**Exercise objective:** From the line that holds "(219, 285) = (599, 534): black" to the end of the records, reproduce every line exactly. No pictures.
----- Given records
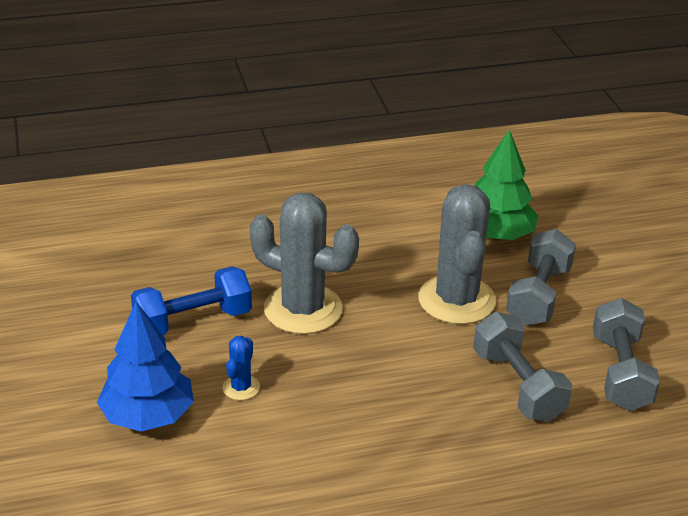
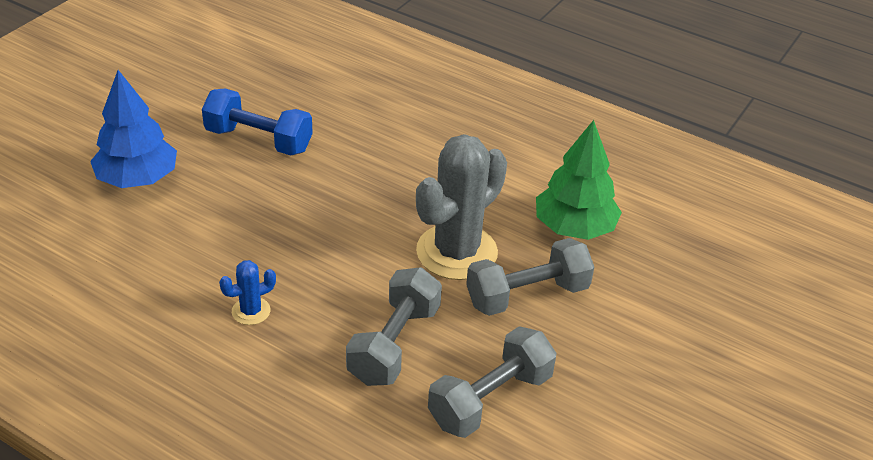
camera: 45 degrees right, 5 degrees up
(241, 387) = (215, 202): blue cactus -> blue cactus (251, 311)
(303, 309) = (338, 181): grey cactus -> none

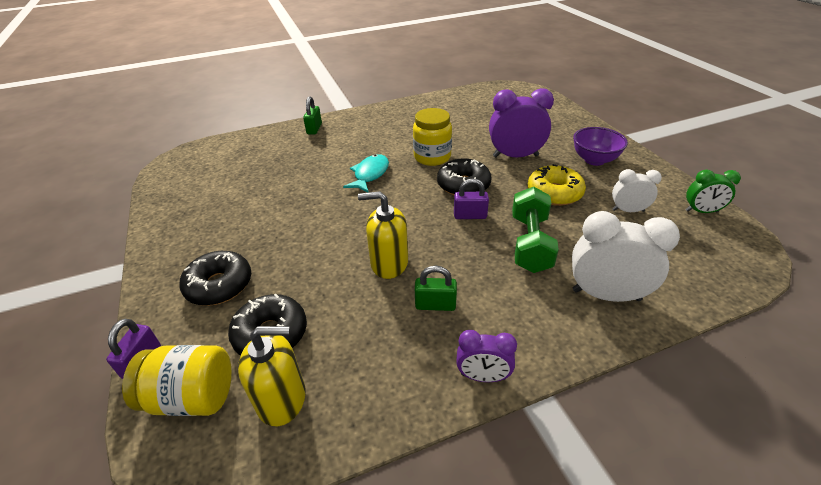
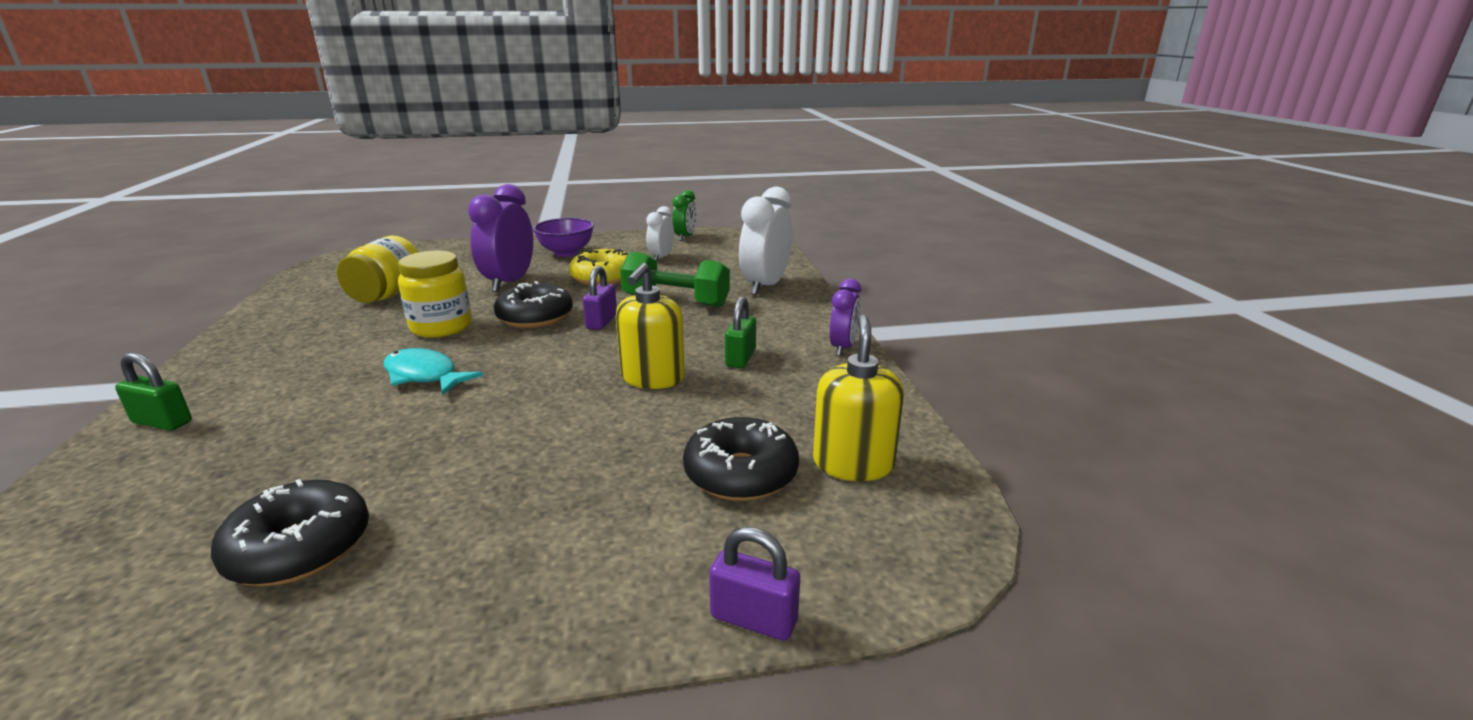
camera: 80 degrees left, 15 degrees down
(192, 397) = (839, 545): yellow jar -> yellow jar (387, 294)
(219, 285) = (599, 534): black donut -> black donut (299, 548)

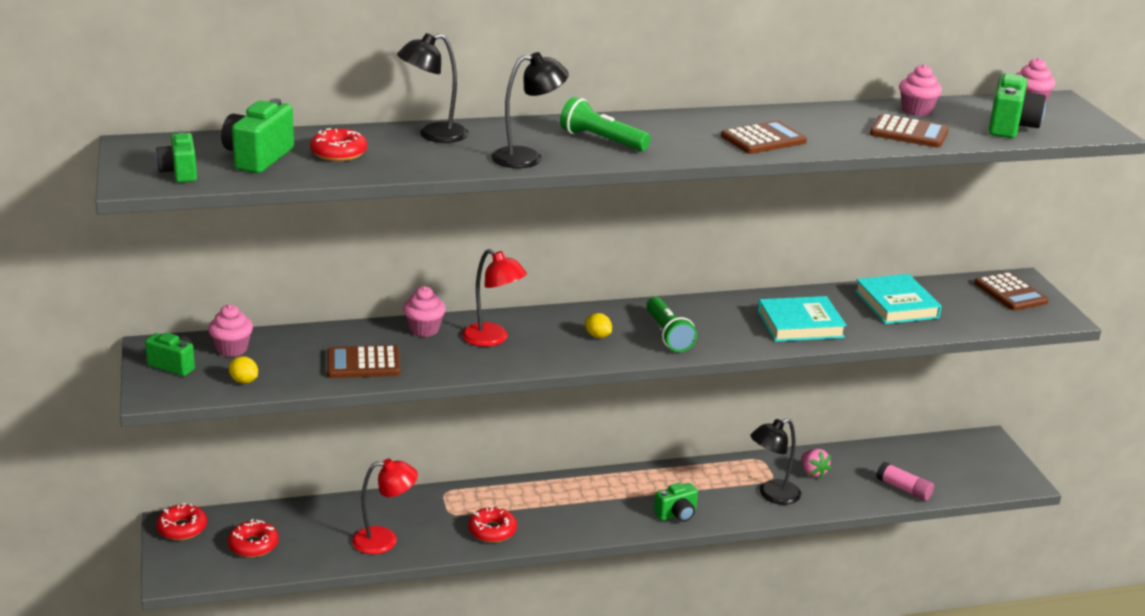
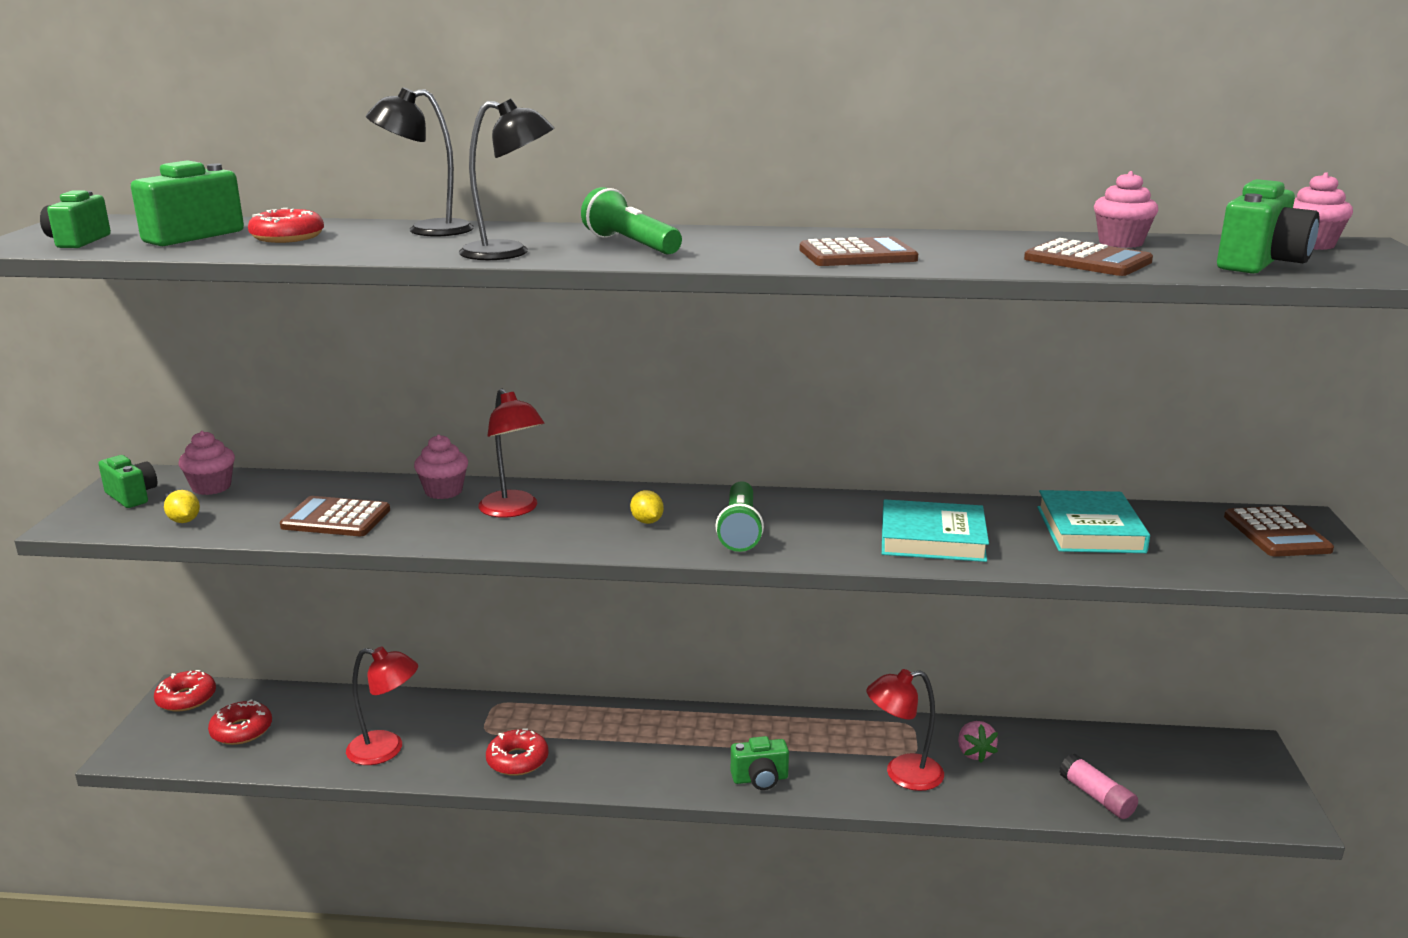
camera: 20 degrees right, 5 degrees down
(772, 495) = (902, 774): black lamp -> red lamp

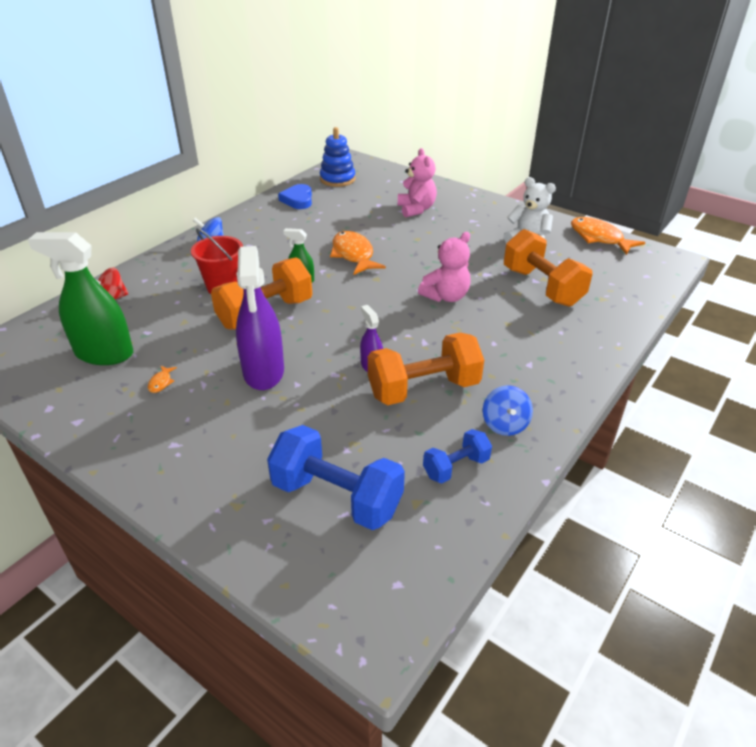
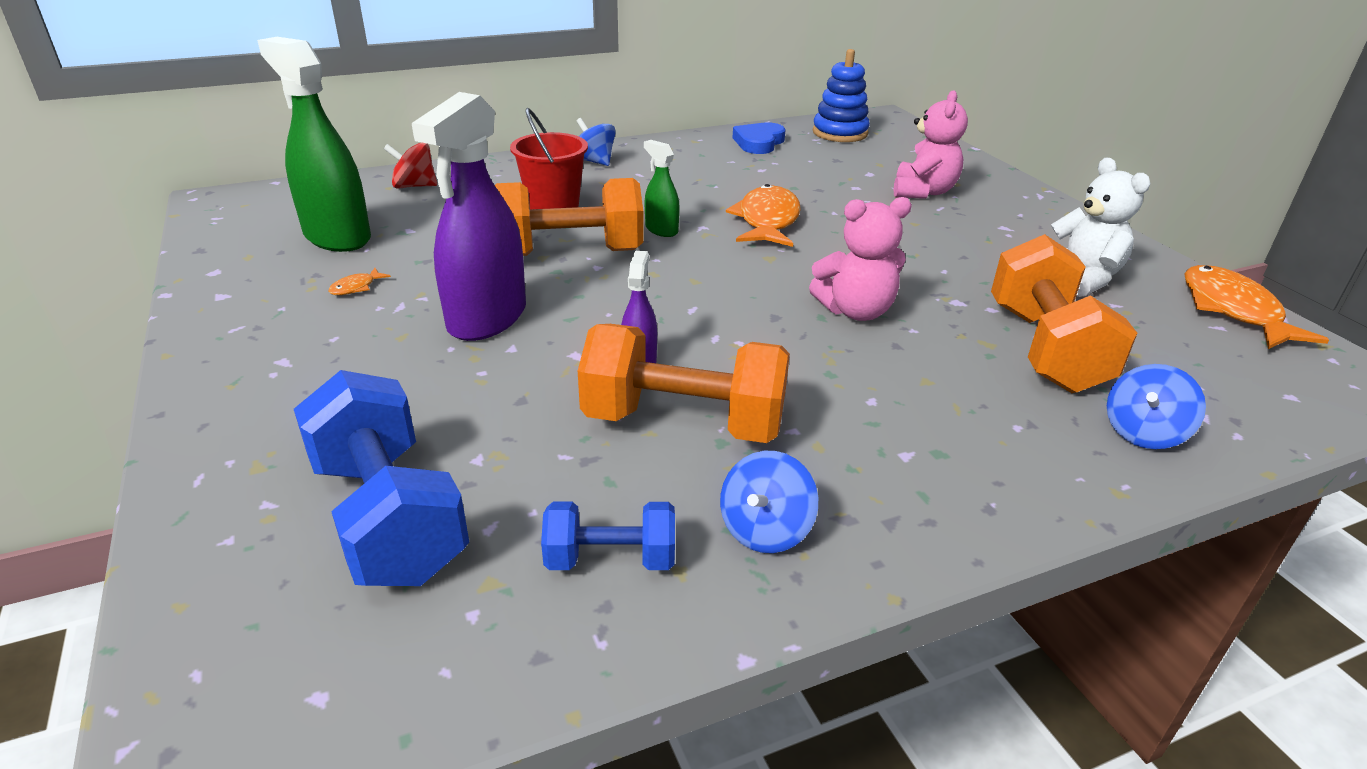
camera: 30 degrees right, 5 degrees down
(608, 315) = (1143, 433): none -> blue spinning top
----------
**Expected answer:**
(219, 285) = (599, 534): black donut -> black donut (299, 548)

camera: 20 degrees right, 5 degrees down
(772, 495) = (902, 774): black lamp -> red lamp

camera: 30 degrees right, 5 degrees down
(608, 315) = (1143, 433): none -> blue spinning top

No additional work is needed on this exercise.